About this exercise:
Locate the string "cube" in the records below. Copy every line where it occurs.

══════════════════════════════

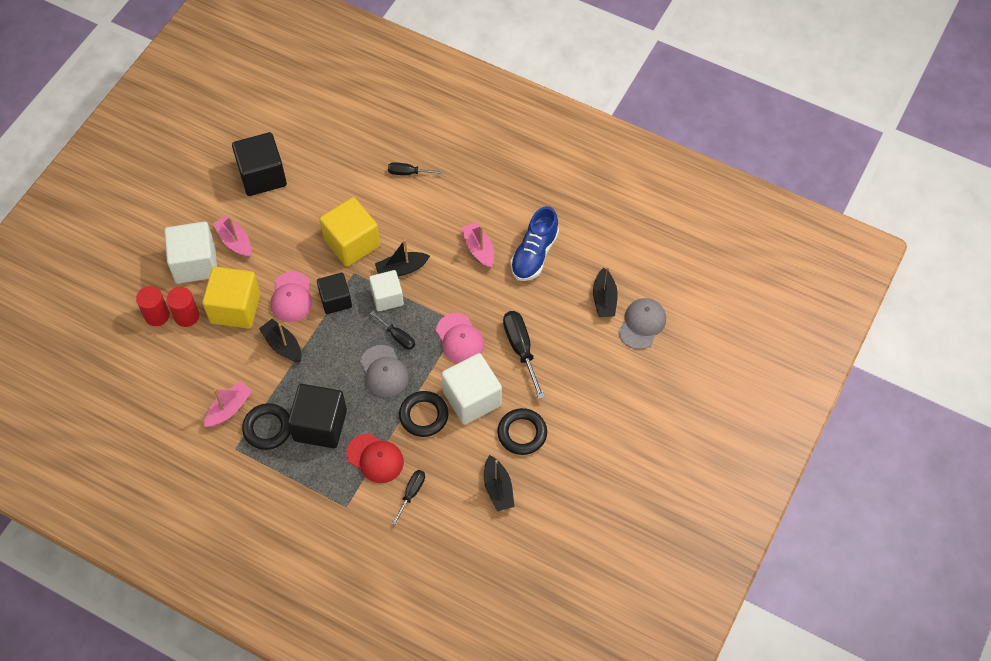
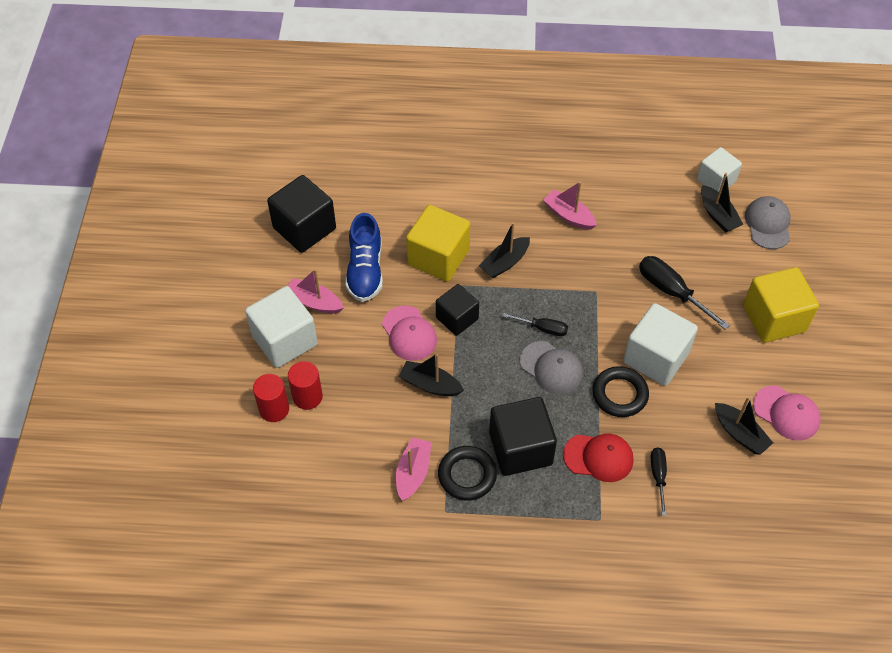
camera: 25 degrees left, 5 degrees down
yellow cube [202,267,261,329] -> yellow cube moved to [743,267,819,343]
white cube [369,270,404,311] -> white cube moved to [697,147,742,192]
black screwdriver [388,162,443,175] -> none
pink cap [436,313,484,363] -> pink cap moved to [753,385,821,441]
black ring [497,408,547,455] -> none
blue shoe [510,206,559,281] -> blue shoe moved to [345,213,383,302]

══════════════════════════════

Output:
yellow cube [202,267,261,329] -> yellow cube moved to [743,267,819,343]
white cube [369,270,404,311] -> white cube moved to [697,147,742,192]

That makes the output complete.